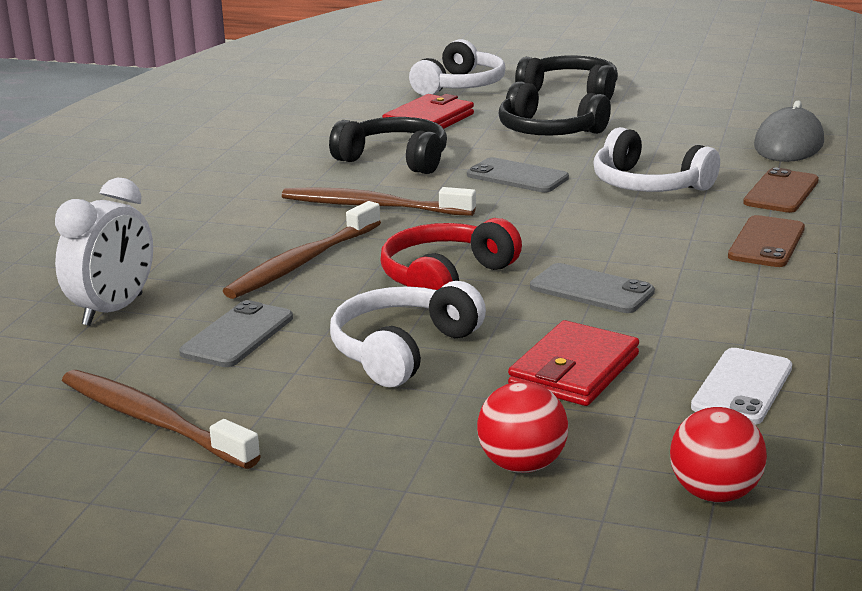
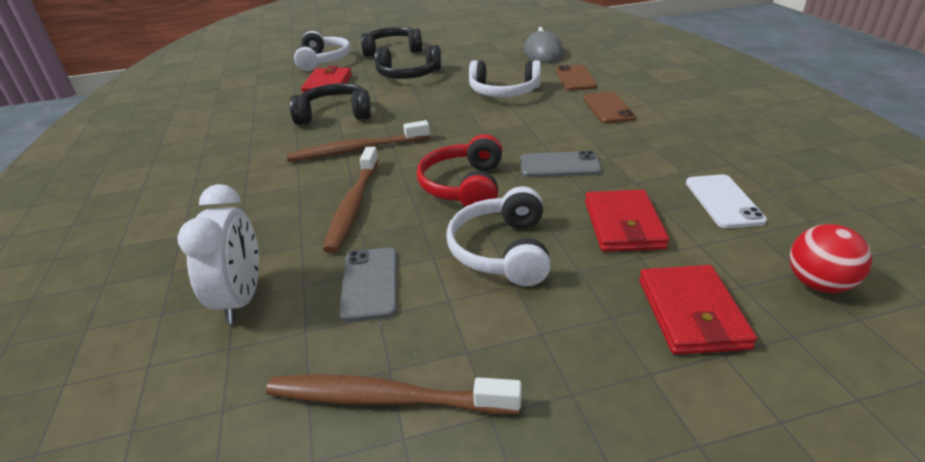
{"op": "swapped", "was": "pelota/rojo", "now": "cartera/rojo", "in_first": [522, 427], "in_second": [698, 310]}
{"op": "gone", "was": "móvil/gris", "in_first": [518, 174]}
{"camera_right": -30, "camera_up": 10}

• WHAT YOU ARE ASKED TO DO: Wherever a picture appears, omit it; copy the rest of the data exactly.

• OUTPUT BELOW:
{"op": "swapped", "was": "pelota/rojo", "now": "cartera/rojo", "in_first": [522, 427], "in_second": [698, 310]}
{"op": "gone", "was": "móvil/gris", "in_first": [518, 174]}
{"camera_right": -30, "camera_up": 10}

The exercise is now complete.